* ENTRIES SUPPLIED:
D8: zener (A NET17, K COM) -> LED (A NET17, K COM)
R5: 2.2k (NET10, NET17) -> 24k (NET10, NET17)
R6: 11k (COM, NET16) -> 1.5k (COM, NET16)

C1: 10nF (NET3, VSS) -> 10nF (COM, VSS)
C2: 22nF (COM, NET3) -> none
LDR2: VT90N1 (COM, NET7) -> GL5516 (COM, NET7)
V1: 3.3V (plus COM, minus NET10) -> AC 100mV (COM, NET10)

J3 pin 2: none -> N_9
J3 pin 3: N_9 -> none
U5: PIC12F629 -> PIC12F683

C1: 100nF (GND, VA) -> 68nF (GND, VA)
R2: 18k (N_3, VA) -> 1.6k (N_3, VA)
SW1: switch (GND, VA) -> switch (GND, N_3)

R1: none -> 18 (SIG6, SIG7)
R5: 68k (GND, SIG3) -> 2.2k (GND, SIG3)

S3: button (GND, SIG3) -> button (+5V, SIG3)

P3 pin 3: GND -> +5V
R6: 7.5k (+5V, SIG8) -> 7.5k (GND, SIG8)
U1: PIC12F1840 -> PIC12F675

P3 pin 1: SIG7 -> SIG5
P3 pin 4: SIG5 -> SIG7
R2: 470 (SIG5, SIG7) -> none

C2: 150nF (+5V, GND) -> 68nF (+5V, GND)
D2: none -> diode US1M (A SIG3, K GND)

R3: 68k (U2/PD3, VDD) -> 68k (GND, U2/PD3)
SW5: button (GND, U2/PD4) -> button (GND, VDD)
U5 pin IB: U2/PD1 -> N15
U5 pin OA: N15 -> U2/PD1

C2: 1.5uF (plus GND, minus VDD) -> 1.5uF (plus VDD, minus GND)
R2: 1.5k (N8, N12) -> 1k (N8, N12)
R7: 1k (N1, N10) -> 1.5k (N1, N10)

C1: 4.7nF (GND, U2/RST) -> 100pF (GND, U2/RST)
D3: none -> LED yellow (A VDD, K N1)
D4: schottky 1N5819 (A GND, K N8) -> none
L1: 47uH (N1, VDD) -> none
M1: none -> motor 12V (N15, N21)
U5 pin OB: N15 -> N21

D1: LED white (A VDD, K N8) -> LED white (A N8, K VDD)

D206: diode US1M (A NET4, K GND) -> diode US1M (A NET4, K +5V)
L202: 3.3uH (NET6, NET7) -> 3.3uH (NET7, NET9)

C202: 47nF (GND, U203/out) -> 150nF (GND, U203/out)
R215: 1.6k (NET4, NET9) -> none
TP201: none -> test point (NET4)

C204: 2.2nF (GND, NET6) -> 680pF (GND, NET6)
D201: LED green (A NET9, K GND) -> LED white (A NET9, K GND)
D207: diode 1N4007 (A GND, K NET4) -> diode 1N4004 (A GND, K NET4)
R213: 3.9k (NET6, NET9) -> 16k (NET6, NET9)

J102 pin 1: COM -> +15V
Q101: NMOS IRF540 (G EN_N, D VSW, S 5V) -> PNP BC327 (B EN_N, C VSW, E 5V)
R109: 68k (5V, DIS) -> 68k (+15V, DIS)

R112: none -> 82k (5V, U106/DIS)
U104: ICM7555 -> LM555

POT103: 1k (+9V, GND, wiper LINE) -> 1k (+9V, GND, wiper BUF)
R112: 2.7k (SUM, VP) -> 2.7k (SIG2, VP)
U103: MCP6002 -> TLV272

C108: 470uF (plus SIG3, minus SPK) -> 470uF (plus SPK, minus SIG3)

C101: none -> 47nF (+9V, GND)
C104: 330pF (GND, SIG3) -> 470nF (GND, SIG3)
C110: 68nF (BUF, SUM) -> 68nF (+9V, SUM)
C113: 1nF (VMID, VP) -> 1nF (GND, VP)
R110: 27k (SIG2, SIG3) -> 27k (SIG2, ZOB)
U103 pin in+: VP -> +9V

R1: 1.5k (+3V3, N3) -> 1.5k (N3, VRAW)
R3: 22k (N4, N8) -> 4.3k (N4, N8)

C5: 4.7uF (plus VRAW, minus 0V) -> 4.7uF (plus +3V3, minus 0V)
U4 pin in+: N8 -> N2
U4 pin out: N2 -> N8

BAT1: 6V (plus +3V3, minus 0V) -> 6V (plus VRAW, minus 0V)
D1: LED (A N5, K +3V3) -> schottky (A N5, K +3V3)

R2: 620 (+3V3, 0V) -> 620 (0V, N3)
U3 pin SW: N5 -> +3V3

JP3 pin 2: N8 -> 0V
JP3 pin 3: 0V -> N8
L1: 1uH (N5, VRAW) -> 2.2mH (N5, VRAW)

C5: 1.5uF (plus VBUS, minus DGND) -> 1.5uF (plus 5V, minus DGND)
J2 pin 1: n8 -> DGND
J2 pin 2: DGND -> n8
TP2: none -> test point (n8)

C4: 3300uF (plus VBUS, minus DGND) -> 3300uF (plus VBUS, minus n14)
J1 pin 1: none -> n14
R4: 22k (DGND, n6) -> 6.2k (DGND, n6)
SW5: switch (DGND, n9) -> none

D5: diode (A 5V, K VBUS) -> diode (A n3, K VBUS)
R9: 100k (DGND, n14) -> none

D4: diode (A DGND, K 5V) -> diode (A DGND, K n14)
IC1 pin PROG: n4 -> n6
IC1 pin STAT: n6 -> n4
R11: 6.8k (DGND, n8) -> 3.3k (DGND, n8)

* PROBLEM DETAILS:
Your answer should be the lines above from the one containing "R3: 68k (U2/PD3, VDD) -> 68k (GND, U2/PD3)" through the one containing "R112: 2.7k (SUM, VP) -> 2.7k (SIG2, VP)", copied exactly and with both ends kept.

* ANSWER SPACE:
R3: 68k (U2/PD3, VDD) -> 68k (GND, U2/PD3)
SW5: button (GND, U2/PD4) -> button (GND, VDD)
U5 pin IB: U2/PD1 -> N15
U5 pin OA: N15 -> U2/PD1

C2: 1.5uF (plus GND, minus VDD) -> 1.5uF (plus VDD, minus GND)
R2: 1.5k (N8, N12) -> 1k (N8, N12)
R7: 1k (N1, N10) -> 1.5k (N1, N10)

C1: 4.7nF (GND, U2/RST) -> 100pF (GND, U2/RST)
D3: none -> LED yellow (A VDD, K N1)
D4: schottky 1N5819 (A GND, K N8) -> none
L1: 47uH (N1, VDD) -> none
M1: none -> motor 12V (N15, N21)
U5 pin OB: N15 -> N21

D1: LED white (A VDD, K N8) -> LED white (A N8, K VDD)

D206: diode US1M (A NET4, K GND) -> diode US1M (A NET4, K +5V)
L202: 3.3uH (NET6, NET7) -> 3.3uH (NET7, NET9)

C202: 47nF (GND, U203/out) -> 150nF (GND, U203/out)
R215: 1.6k (NET4, NET9) -> none
TP201: none -> test point (NET4)

C204: 2.2nF (GND, NET6) -> 680pF (GND, NET6)
D201: LED green (A NET9, K GND) -> LED white (A NET9, K GND)
D207: diode 1N4007 (A GND, K NET4) -> diode 1N4004 (A GND, K NET4)
R213: 3.9k (NET6, NET9) -> 16k (NET6, NET9)

J102 pin 1: COM -> +15V
Q101: NMOS IRF540 (G EN_N, D VSW, S 5V) -> PNP BC327 (B EN_N, C VSW, E 5V)
R109: 68k (5V, DIS) -> 68k (+15V, DIS)

R112: none -> 82k (5V, U106/DIS)
U104: ICM7555 -> LM555

POT103: 1k (+9V, GND, wiper LINE) -> 1k (+9V, GND, wiper BUF)
R112: 2.7k (SUM, VP) -> 2.7k (SIG2, VP)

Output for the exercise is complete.